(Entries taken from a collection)
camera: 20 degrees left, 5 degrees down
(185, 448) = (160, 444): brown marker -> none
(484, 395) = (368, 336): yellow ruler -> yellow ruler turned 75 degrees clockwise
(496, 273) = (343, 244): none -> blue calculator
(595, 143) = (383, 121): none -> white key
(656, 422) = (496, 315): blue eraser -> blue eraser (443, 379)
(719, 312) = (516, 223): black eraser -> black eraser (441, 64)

--

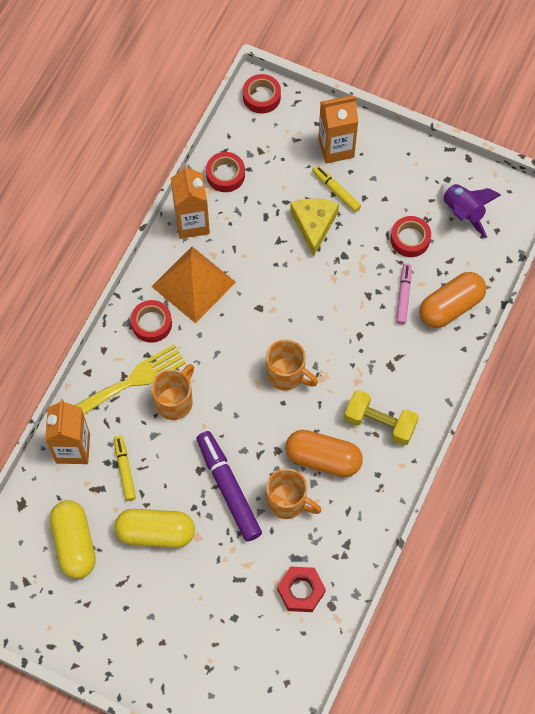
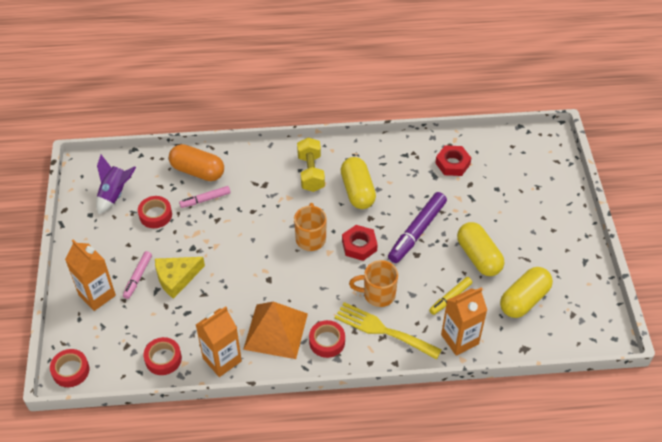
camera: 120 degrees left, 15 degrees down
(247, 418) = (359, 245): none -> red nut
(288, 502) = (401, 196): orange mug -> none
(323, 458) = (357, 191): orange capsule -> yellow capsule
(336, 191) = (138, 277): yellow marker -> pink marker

**EXERCISE DIRECTIONS:**
Every line above from the line with "(247, 418) = (359, 245): none -> red nut" to the line with "(336, 191) = (138, 277): yellow", inclusive, must be returned exactly; no other line belongs in the reply.

**TASK RESPONSE:**
(247, 418) = (359, 245): none -> red nut
(288, 502) = (401, 196): orange mug -> none
(323, 458) = (357, 191): orange capsule -> yellow capsule
(336, 191) = (138, 277): yellow marker -> pink marker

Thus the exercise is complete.